Problem requirements >> Extract the data exactly, missing nothing.

Task inputs >>

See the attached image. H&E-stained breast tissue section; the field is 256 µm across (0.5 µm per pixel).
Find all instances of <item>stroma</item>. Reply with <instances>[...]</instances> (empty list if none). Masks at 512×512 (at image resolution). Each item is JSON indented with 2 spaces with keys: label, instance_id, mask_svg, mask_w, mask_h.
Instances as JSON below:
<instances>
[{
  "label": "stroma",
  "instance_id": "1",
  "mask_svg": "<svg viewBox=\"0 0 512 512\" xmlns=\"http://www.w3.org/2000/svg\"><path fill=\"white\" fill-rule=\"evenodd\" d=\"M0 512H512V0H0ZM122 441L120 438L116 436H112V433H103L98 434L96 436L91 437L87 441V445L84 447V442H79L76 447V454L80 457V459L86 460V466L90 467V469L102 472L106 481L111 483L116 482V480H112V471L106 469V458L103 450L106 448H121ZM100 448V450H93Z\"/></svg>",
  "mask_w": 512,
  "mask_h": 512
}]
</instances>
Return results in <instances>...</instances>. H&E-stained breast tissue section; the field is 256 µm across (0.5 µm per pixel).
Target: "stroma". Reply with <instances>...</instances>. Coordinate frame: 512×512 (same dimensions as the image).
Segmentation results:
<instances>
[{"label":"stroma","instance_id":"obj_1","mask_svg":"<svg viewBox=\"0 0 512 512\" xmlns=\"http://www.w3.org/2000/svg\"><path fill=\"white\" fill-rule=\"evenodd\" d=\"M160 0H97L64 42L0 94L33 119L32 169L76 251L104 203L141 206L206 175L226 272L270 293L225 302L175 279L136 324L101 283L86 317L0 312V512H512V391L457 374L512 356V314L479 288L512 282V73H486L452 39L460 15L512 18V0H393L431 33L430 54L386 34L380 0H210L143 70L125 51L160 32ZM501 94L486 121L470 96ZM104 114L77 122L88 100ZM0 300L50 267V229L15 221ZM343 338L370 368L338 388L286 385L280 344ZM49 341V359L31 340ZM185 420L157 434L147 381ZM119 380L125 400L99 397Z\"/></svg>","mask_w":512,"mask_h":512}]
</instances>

Written response >>
See the attached image. H&E-stained breast tissue section; the field is 256 µm across (0.5 µm per pixel).
Find all instances of <item>stroma</item>. Reply with <instances>[...]</instances> (empty list if none). Masks at 512×512 (at image resolution). Each item is JSON indented with 2 spaces with keys: label, instance_id, mask_svg, mask_w, mask_h.
Instances as JSON below:
<instances>
[{
  "label": "stroma",
  "instance_id": "1",
  "mask_svg": "<svg viewBox=\"0 0 512 512\" xmlns=\"http://www.w3.org/2000/svg\"><path fill=\"white\" fill-rule=\"evenodd\" d=\"M0 512H512V0H0ZM122 441L120 438L116 436H112V433H103L98 434L96 436L91 437L87 441V445L84 447V442H79L76 447V454L80 457V459L86 460V466L90 467V469L102 472L106 481L111 483L116 482V480H112V471L106 469V458L103 450L106 448H121ZM100 448V450H93Z\"/></svg>",
  "mask_w": 512,
  "mask_h": 512
}]
</instances>
Return results in <instances>...</instances>. H&E-stained breast tissue section; the field is 256 µm across (0.5 µm per pixel).
Target: "stroma". Reply with <instances>...</instances>. Coordinate frame: 512×512 (same dimensions as the image).
Segmentation results:
<instances>
[{"label":"stroma","instance_id":"obj_1","mask_svg":"<svg viewBox=\"0 0 512 512\" xmlns=\"http://www.w3.org/2000/svg\"><path fill=\"white\" fill-rule=\"evenodd\" d=\"M160 0H97L64 42L0 94L33 119L32 169L76 251L104 203L141 206L206 175L226 272L270 293L225 302L175 279L136 324L101 283L86 317L0 312V512H512V391L457 374L512 356V314L479 288L512 282V73H486L452 39L460 15L512 18V0H393L431 33L430 54L386 34L380 0H210L143 70L125 51L160 32ZM501 94L486 121L470 96ZM104 114L77 122L88 100ZM0 300L50 267V229L15 221ZM343 338L370 368L338 388L286 385L280 344ZM49 341V359L31 340ZM185 420L157 434L147 381ZM119 380L125 400L99 397Z\"/></svg>","mask_w":512,"mask_h":512}]
</instances>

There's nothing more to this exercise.